** Opening SUPPLIED RECORDS block **
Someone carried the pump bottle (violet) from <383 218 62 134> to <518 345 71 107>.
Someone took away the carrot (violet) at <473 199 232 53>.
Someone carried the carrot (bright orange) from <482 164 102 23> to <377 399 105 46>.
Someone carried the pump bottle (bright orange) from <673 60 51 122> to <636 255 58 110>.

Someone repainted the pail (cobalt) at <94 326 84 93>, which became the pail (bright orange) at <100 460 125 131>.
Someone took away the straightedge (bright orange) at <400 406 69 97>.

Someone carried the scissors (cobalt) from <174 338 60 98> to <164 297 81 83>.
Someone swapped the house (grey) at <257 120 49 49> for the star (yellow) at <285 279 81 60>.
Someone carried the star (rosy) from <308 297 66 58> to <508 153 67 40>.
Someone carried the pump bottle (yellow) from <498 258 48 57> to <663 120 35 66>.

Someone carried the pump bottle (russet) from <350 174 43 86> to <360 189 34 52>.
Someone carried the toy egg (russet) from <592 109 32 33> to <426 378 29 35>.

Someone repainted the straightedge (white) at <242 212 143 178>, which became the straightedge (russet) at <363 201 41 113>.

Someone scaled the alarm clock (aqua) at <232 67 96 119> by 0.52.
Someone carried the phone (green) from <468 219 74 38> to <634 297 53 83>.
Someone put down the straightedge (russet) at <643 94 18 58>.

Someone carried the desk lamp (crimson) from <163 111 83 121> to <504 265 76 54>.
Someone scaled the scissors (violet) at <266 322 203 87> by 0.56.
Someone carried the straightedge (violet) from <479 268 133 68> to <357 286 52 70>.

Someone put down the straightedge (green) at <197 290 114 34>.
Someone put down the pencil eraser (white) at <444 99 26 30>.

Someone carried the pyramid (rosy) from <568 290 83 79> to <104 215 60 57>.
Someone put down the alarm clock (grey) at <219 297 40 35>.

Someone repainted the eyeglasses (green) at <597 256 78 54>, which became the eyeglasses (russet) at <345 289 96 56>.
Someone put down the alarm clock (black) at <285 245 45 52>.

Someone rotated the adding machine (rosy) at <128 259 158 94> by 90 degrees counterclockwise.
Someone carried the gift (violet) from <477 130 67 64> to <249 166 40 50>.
** Closing SUPPLIED RECORDS block **
== PROBLEM REQUIREMENTS ==
Set down the data above once more so that nothing differs from the original.

== SOLUTION TO THIS PROBLEM ==
Someone carried the pump bottle (violet) from <383 218 62 134> to <518 345 71 107>.
Someone took away the carrot (violet) at <473 199 232 53>.
Someone carried the carrot (bright orange) from <482 164 102 23> to <377 399 105 46>.
Someone carried the pump bottle (bright orange) from <673 60 51 122> to <636 255 58 110>.

Someone repainted the pail (cobalt) at <94 326 84 93>, which became the pail (bright orange) at <100 460 125 131>.
Someone took away the straightedge (bright orange) at <400 406 69 97>.

Someone carried the scissors (cobalt) from <174 338 60 98> to <164 297 81 83>.
Someone swapped the house (grey) at <257 120 49 49> for the star (yellow) at <285 279 81 60>.
Someone carried the star (rosy) from <308 297 66 58> to <508 153 67 40>.
Someone carried the pump bottle (yellow) from <498 258 48 57> to <663 120 35 66>.

Someone carried the pump bottle (russet) from <350 174 43 86> to <360 189 34 52>.
Someone carried the toy egg (russet) from <592 109 32 33> to <426 378 29 35>.

Someone repainted the straightedge (white) at <242 212 143 178>, which became the straightedge (russet) at <363 201 41 113>.

Someone scaled the alarm clock (aqua) at <232 67 96 119> by 0.52.
Someone carried the phone (green) from <468 219 74 38> to <634 297 53 83>.
Someone put down the straightedge (russet) at <643 94 18 58>.

Someone carried the desk lamp (crimson) from <163 111 83 121> to <504 265 76 54>.
Someone scaled the scissors (violet) at <266 322 203 87> by 0.56.
Someone carried the straightedge (violet) from <479 268 133 68> to <357 286 52 70>.

Someone put down the straightedge (green) at <197 290 114 34>.
Someone put down the pencil eraser (white) at <444 99 26 30>.

Someone carried the pyramid (rosy) from <568 290 83 79> to <104 215 60 57>.
Someone put down the alarm clock (grey) at <219 297 40 35>.

Someone repainted the eyeglasses (green) at <597 256 78 54>, which became the eyeglasses (russet) at <345 289 96 56>.
Someone put down the alarm clock (black) at <285 245 45 52>.

Someone rotated the adding machine (rosy) at <128 259 158 94> by 90 degrees counterclockwise.
Someone carried the gift (violet) from <477 130 67 64> to <249 166 40 50>.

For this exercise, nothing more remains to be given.